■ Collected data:
-.-.-

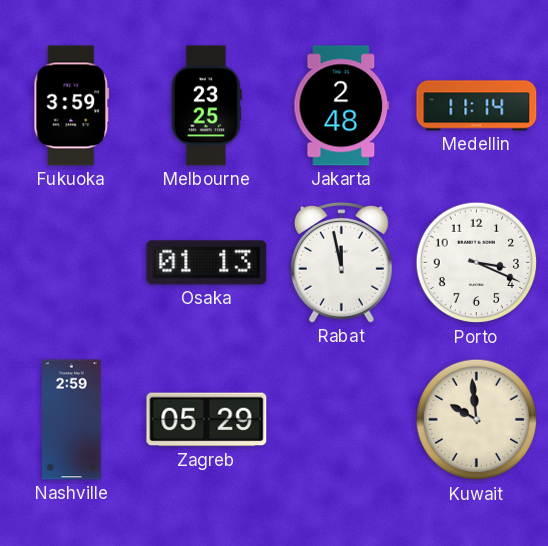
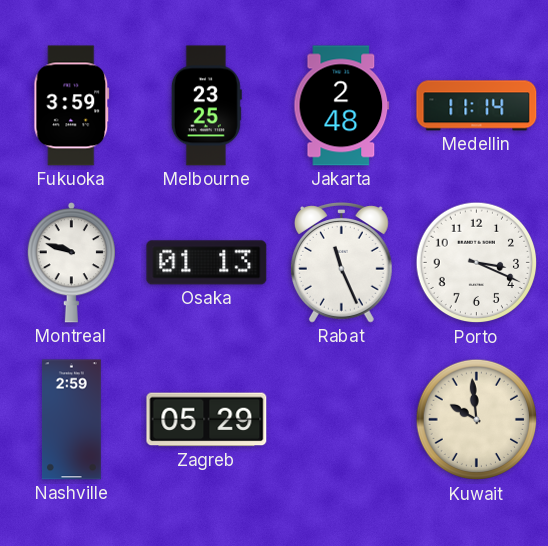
Montreal: none -> 9:48
Rabat: 11:58 -> 11:26
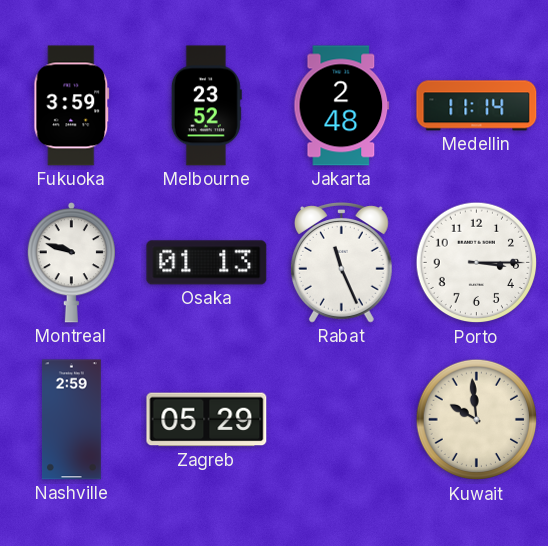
Melbourne: 23:25 -> 23:52
Porto: 3:19 -> 3:15
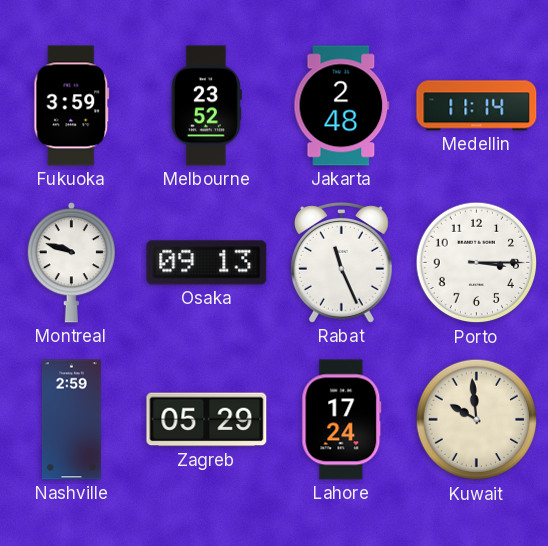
Osaka: 01:13 -> 09:13
Lahore: none -> 17:24
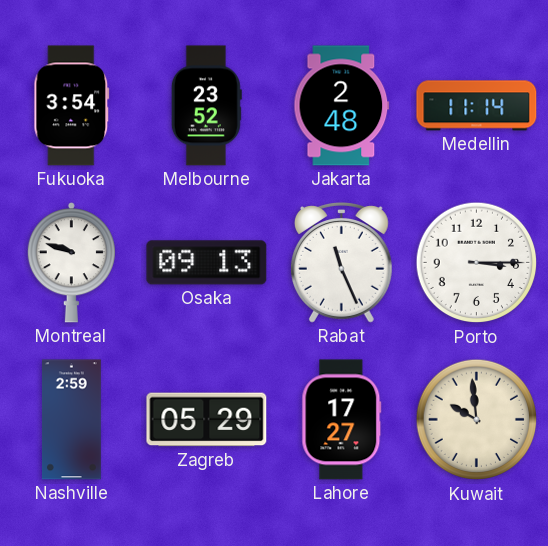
Fukuoka: 3:59 -> 3:54
Lahore: 17:24 -> 17:27
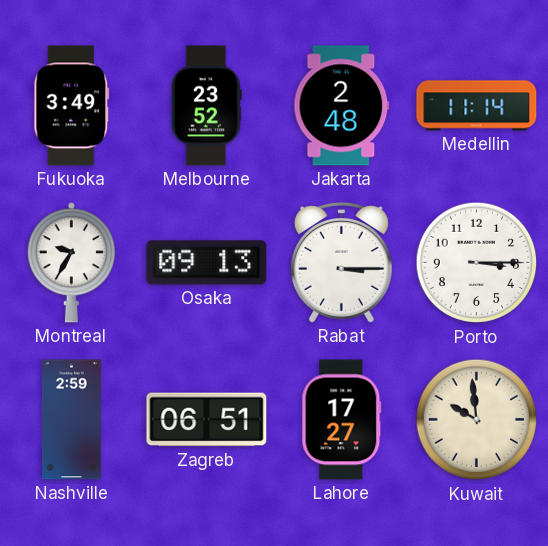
Fukuoka: 3:54 -> 3:49
Montreal: 9:48 -> 9:35
Rabat: 11:26 -> 3:15
Zagreb: 05:29 -> 06:51
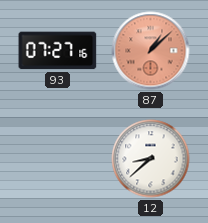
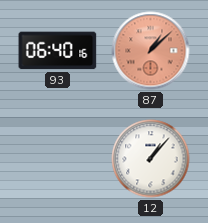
93: 07:27 -> 06:40
12: 8:38 -> 1:07
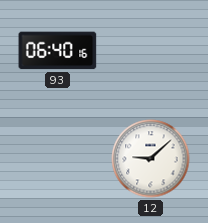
87: 1:08 -> none
12: 1:07 -> 9:08
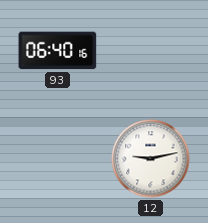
12: 9:08 -> 9:13
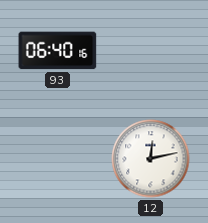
12: 9:13 -> 12:13
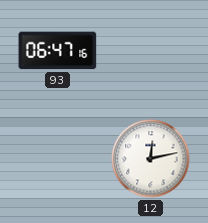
93: 06:40 -> 06:47
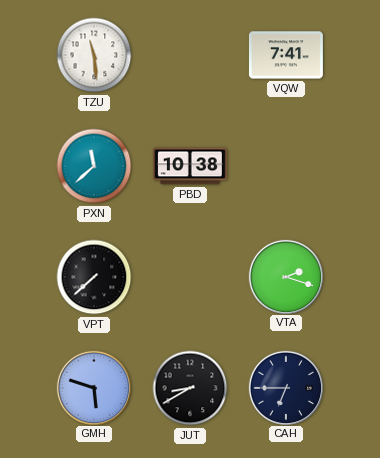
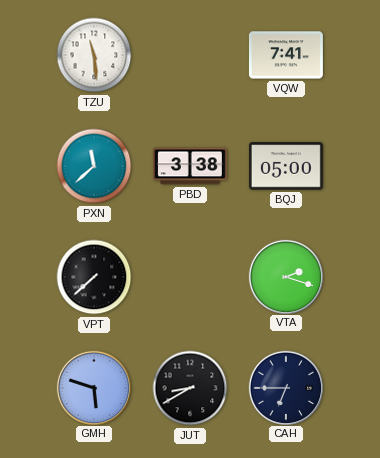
PBD: 10:38 -> 3:38
BQJ: none -> 05:00
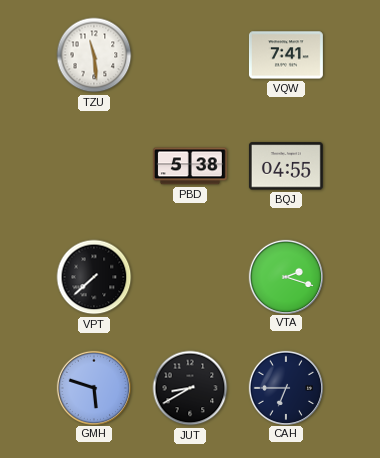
PXN: 11:38 -> none
PBD: 3:38 -> 5:38
BQJ: 05:00 -> 04:55
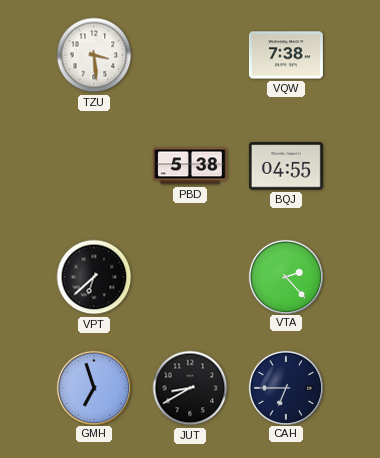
TZU: 11:29 -> 3:29
VQW: 7:41 -> 7:38
VPT: 7:38 -> 6:38
VTA: 2:18 -> 2:23
GMH: 5:48 -> 6:57
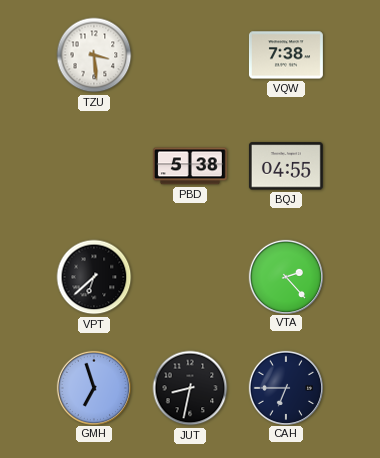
JUT: 8:40 -> 8:32
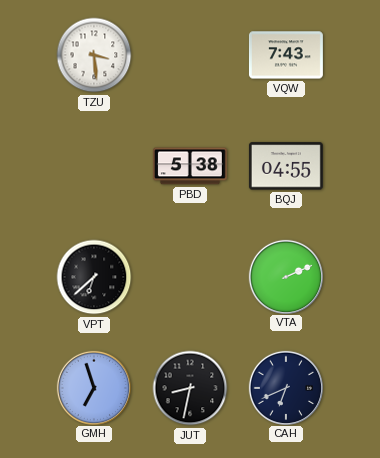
VQW: 7:38 -> 7:43
VTA: 2:23 -> 2:11
CAH: 6:45 -> 6:41
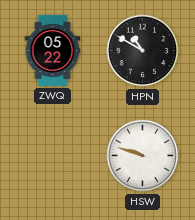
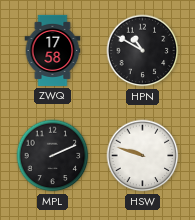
ZWQ: 05:22 -> 17:58
MPL: none -> 2:11
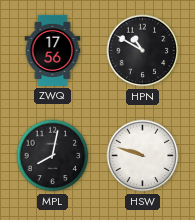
ZWQ: 17:58 -> 17:56
MPL: 2:11 -> 8:02
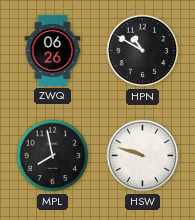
ZWQ: 17:56 -> 06:26
MPL: 8:02 -> 7:58
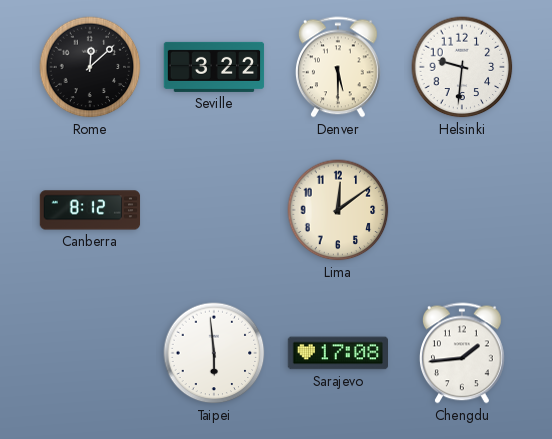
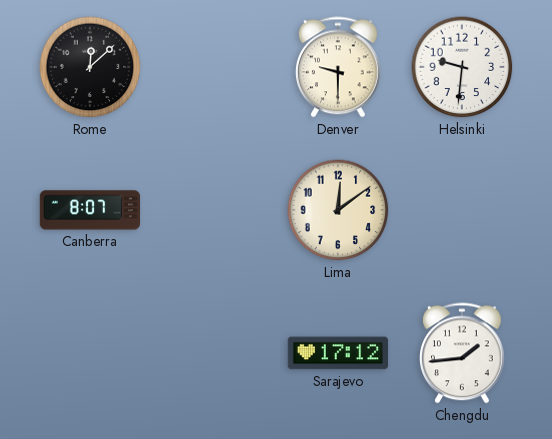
Seville: 3:22 -> none
Denver: 5:30 -> 9:30
Canberra: 8:12 -> 8:07
Taipei: 5:59 -> none
Sarajevo: 17:08 -> 17:12
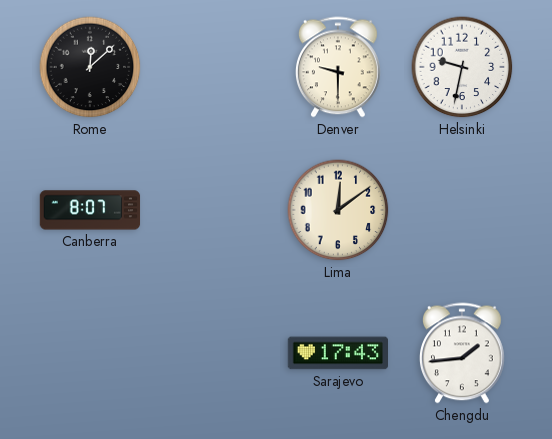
Helsinki: 9:31 -> 9:32
Sarajevo: 17:12 -> 17:43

-.-.-

■ TASK OBJECTIVE: Copy out every line of the entries above word for word, dropping the picture lines.

■ ANSWER IN FULL:
Montreal: none -> 9:48
Rabat: 11:58 -> 11:26
Melbourne: 23:25 -> 23:52
Porto: 3:19 -> 3:15
Osaka: 01:13 -> 09:13
Lahore: none -> 17:24
Fukuoka: 3:59 -> 3:54
Lahore: 17:24 -> 17:27
Fukuoka: 3:54 -> 3:49
Montreal: 9:48 -> 9:35
Rabat: 11:26 -> 3:15
Zagreb: 05:29 -> 06:51
93: 07:27 -> 06:40
12: 8:38 -> 1:07
87: 1:08 -> none
12: 1:07 -> 9:08
12: 9:08 -> 9:13
12: 9:13 -> 12:13
93: 06:40 -> 06:47
PBD: 10:38 -> 3:38
BQJ: none -> 05:00
PXN: 11:38 -> none
PBD: 3:38 -> 5:38
BQJ: 05:00 -> 04:55
TZU: 11:29 -> 3:29
VQW: 7:41 -> 7:38
VPT: 7:38 -> 6:38
VTA: 2:18 -> 2:23
GMH: 5:48 -> 6:57
JUT: 8:40 -> 8:32
VQW: 7:38 -> 7:43
VTA: 2:23 -> 2:11
CAH: 6:45 -> 6:41
ZWQ: 05:22 -> 17:58
MPL: none -> 2:11
ZWQ: 17:58 -> 17:56
MPL: 2:11 -> 8:02
ZWQ: 17:56 -> 06:26
MPL: 8:02 -> 7:58
Seville: 3:22 -> none
Denver: 5:30 -> 9:30
Canberra: 8:12 -> 8:07
Taipei: 5:59 -> none
Sarajevo: 17:08 -> 17:12
Helsinki: 9:31 -> 9:32
Sarajevo: 17:12 -> 17:43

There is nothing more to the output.